## Work request
Be exact. Print each record as it stands.

## Exercise data

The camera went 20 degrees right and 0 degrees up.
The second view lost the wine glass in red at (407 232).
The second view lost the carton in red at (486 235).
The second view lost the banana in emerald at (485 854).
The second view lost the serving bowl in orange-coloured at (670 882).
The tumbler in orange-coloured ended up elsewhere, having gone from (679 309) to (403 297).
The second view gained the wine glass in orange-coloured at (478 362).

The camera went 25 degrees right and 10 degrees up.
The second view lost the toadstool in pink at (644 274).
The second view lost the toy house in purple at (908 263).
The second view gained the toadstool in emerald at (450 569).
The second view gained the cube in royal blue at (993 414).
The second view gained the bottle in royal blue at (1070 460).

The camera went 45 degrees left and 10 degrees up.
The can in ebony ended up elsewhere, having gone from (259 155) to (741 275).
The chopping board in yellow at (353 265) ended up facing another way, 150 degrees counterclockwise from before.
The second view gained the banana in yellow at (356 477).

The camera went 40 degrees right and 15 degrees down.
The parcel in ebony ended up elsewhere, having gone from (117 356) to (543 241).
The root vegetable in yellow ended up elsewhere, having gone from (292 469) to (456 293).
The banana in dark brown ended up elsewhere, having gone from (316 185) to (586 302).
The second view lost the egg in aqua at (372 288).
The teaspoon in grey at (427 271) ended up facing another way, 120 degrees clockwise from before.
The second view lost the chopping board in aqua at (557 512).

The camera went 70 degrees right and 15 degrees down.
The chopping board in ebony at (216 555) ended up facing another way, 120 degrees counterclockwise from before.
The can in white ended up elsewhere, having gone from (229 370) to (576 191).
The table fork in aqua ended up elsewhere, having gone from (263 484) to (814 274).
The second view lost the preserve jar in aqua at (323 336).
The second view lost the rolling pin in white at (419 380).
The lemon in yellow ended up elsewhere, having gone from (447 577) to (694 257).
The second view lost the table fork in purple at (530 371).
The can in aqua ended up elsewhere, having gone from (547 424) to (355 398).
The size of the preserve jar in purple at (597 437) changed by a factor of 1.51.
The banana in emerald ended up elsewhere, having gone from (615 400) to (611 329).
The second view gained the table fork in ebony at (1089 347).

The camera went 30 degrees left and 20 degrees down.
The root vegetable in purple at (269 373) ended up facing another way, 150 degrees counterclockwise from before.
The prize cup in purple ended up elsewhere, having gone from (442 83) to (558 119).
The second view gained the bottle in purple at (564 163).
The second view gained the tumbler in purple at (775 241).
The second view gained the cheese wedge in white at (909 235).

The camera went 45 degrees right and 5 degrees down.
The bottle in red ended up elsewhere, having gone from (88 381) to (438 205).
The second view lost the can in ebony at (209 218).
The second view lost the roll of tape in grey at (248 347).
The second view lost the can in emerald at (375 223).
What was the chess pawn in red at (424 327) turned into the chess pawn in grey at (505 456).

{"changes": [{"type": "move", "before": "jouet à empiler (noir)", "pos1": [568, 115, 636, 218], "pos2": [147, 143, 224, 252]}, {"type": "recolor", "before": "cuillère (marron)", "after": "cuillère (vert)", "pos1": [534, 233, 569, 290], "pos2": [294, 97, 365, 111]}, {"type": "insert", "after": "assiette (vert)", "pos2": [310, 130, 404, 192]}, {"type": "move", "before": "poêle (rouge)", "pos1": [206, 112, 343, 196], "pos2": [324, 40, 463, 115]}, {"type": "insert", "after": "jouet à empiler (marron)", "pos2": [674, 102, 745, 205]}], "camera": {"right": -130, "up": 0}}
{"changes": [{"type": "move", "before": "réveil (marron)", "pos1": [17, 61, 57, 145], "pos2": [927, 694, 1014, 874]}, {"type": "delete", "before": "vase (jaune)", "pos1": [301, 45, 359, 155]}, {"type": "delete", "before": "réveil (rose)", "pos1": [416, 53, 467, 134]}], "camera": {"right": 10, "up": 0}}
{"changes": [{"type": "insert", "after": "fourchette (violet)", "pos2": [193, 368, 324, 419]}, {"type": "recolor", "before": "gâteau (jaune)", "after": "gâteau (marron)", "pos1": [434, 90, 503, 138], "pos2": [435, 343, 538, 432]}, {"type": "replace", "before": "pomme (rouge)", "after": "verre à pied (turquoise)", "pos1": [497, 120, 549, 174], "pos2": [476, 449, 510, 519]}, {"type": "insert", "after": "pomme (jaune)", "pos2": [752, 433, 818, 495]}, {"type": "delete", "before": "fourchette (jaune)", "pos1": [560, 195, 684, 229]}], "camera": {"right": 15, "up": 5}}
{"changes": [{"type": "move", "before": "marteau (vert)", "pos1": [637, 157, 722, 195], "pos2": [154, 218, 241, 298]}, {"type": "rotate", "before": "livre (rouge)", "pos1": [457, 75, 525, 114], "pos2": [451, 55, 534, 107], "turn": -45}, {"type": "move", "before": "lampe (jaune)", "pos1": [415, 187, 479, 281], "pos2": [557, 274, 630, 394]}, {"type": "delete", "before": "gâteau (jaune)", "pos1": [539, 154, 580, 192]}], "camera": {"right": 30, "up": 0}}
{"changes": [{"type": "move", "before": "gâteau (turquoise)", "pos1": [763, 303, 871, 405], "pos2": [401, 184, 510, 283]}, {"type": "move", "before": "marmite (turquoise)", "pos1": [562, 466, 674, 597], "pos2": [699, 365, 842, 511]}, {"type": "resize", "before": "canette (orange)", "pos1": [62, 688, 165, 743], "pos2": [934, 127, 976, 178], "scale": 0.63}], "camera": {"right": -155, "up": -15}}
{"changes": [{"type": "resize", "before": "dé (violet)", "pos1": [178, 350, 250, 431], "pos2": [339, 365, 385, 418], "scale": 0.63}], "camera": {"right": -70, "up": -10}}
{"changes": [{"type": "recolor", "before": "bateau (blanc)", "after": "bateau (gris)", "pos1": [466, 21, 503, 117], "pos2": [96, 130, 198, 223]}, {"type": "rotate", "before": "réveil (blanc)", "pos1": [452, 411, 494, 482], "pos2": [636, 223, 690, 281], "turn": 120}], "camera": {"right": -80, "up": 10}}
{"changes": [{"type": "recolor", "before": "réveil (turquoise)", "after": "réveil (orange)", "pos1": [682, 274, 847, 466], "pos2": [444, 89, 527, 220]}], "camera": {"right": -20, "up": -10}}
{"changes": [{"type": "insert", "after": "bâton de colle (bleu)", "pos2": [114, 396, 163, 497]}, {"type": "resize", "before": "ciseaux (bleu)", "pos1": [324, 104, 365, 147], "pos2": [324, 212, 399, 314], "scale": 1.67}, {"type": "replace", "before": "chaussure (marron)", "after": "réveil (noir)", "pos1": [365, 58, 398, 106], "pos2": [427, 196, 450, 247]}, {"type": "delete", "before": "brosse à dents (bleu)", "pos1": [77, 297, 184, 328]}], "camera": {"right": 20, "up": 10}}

## Exercise answer
The camera went 20 degrees right and 0 degrees up.
The second view lost the wine glass in red at (407 232).
The second view lost the carton in red at (486 235).
The second view lost the banana in emerald at (485 854).
The second view lost the serving bowl in orange-coloured at (670 882).
The tumbler in orange-coloured ended up elsewhere, having gone from (679 309) to (403 297).
The second view gained the wine glass in orange-coloured at (478 362).

The camera went 25 degrees right and 10 degrees up.
The second view lost the toadstool in pink at (644 274).
The second view lost the toy house in purple at (908 263).
The second view gained the toadstool in emerald at (450 569).
The second view gained the cube in royal blue at (993 414).
The second view gained the bottle in royal blue at (1070 460).

The camera went 45 degrees left and 10 degrees up.
The can in ebony ended up elsewhere, having gone from (259 155) to (741 275).
The chopping board in yellow at (353 265) ended up facing another way, 150 degrees counterclockwise from before.
The second view gained the banana in yellow at (356 477).

The camera went 40 degrees right and 15 degrees down.
The parcel in ebony ended up elsewhere, having gone from (117 356) to (543 241).
The root vegetable in yellow ended up elsewhere, having gone from (292 469) to (456 293).
The banana in dark brown ended up elsewhere, having gone from (316 185) to (586 302).
The second view lost the egg in aqua at (372 288).
The teaspoon in grey at (427 271) ended up facing another way, 120 degrees clockwise from before.
The second view lost the chopping board in aqua at (557 512).

The camera went 70 degrees right and 15 degrees down.
The chopping board in ebony at (216 555) ended up facing another way, 120 degrees counterclockwise from before.
The can in white ended up elsewhere, having gone from (229 370) to (576 191).
The table fork in aqua ended up elsewhere, having gone from (263 484) to (814 274).
The second view lost the preserve jar in aqua at (323 336).
The second view lost the rolling pin in white at (419 380).
The lemon in yellow ended up elsewhere, having gone from (447 577) to (694 257).
The second view lost the table fork in purple at (530 371).
The can in aqua ended up elsewhere, having gone from (547 424) to (355 398).
The size of the preserve jar in purple at (597 437) changed by a factor of 1.51.
The banana in emerald ended up elsewhere, having gone from (615 400) to (611 329).
The second view gained the table fork in ebony at (1089 347).

The camera went 30 degrees left and 20 degrees down.
The root vegetable in purple at (269 373) ended up facing another way, 150 degrees counterclockwise from before.
The prize cup in purple ended up elsewhere, having gone from (442 83) to (558 119).
The second view gained the bottle in purple at (564 163).
The second view gained the tumbler in purple at (775 241).
The second view gained the cheese wedge in white at (909 235).

The camera went 45 degrees right and 5 degrees down.
The bottle in red ended up elsewhere, having gone from (88 381) to (438 205).
The second view lost the can in ebony at (209 218).
The second view lost the roll of tape in grey at (248 347).
The second view lost the can in emerald at (375 223).
What was the chess pawn in red at (424 327) turned into the chess pawn in grey at (505 456).

{"changes": [{"type": "move", "before": "jouet à empiler (noir)", "pos1": [568, 115, 636, 218], "pos2": [147, 143, 224, 252]}, {"type": "recolor", "before": "cuillère (marron)", "after": "cuillère (vert)", "pos1": [534, 233, 569, 290], "pos2": [294, 97, 365, 111]}, {"type": "insert", "after": "assiette (vert)", "pos2": [310, 130, 404, 192]}, {"type": "move", "before": "poêle (rouge)", "pos1": [206, 112, 343, 196], "pos2": [324, 40, 463, 115]}, {"type": "insert", "after": "jouet à empiler (marron)", "pos2": [674, 102, 745, 205]}], "camera": {"right": -130, "up": 0}}
{"changes": [{"type": "move", "before": "réveil (marron)", "pos1": [17, 61, 57, 145], "pos2": [927, 694, 1014, 874]}, {"type": "delete", "before": "vase (jaune)", "pos1": [301, 45, 359, 155]}, {"type": "delete", "before": "réveil (rose)", "pos1": [416, 53, 467, 134]}], "camera": {"right": 10, "up": 0}}
{"changes": [{"type": "insert", "after": "fourchette (violet)", "pos2": [193, 368, 324, 419]}, {"type": "recolor", "before": "gâteau (jaune)", "after": "gâteau (marron)", "pos1": [434, 90, 503, 138], "pos2": [435, 343, 538, 432]}, {"type": "replace", "before": "pomme (rouge)", "after": "verre à pied (turquoise)", "pos1": [497, 120, 549, 174], "pos2": [476, 449, 510, 519]}, {"type": "insert", "after": "pomme (jaune)", "pos2": [752, 433, 818, 495]}, {"type": "delete", "before": "fourchette (jaune)", "pos1": [560, 195, 684, 229]}], "camera": {"right": 15, "up": 5}}
{"changes": [{"type": "move", "before": "marteau (vert)", "pos1": [637, 157, 722, 195], "pos2": [154, 218, 241, 298]}, {"type": "rotate", "before": "livre (rouge)", "pos1": [457, 75, 525, 114], "pos2": [451, 55, 534, 107], "turn": -45}, {"type": "move", "before": "lampe (jaune)", "pos1": [415, 187, 479, 281], "pos2": [557, 274, 630, 394]}, {"type": "delete", "before": "gâteau (jaune)", "pos1": [539, 154, 580, 192]}], "camera": {"right": 30, "up": 0}}
{"changes": [{"type": "move", "before": "gâteau (turquoise)", "pos1": [763, 303, 871, 405], "pos2": [401, 184, 510, 283]}, {"type": "move", "before": "marmite (turquoise)", "pos1": [562, 466, 674, 597], "pos2": [699, 365, 842, 511]}, {"type": "resize", "before": "canette (orange)", "pos1": [62, 688, 165, 743], "pos2": [934, 127, 976, 178], "scale": 0.63}], "camera": {"right": -155, "up": -15}}
{"changes": [{"type": "resize", "before": "dé (violet)", "pos1": [178, 350, 250, 431], "pos2": [339, 365, 385, 418], "scale": 0.63}], "camera": {"right": -70, "up": -10}}
{"changes": [{"type": "recolor", "before": "bateau (blanc)", "after": "bateau (gris)", "pos1": [466, 21, 503, 117], "pos2": [96, 130, 198, 223]}, {"type": "rotate", "before": "réveil (blanc)", "pos1": [452, 411, 494, 482], "pos2": [636, 223, 690, 281], "turn": 120}], "camera": {"right": -80, "up": 10}}
{"changes": [{"type": "recolor", "before": "réveil (turquoise)", "after": "réveil (orange)", "pos1": [682, 274, 847, 466], "pos2": [444, 89, 527, 220]}], "camera": {"right": -20, "up": -10}}
{"changes": [{"type": "insert", "after": "bâton de colle (bleu)", "pos2": [114, 396, 163, 497]}, {"type": "resize", "before": "ciseaux (bleu)", "pos1": [324, 104, 365, 147], "pos2": [324, 212, 399, 314], "scale": 1.67}, {"type": "replace", "before": "chaussure (marron)", "after": "réveil (noir)", "pos1": [365, 58, 398, 106], "pos2": [427, 196, 450, 247]}, {"type": "delete", "before": "brosse à dents (bleu)", "pos1": [77, 297, 184, 328]}], "camera": {"right": 20, "up": 10}}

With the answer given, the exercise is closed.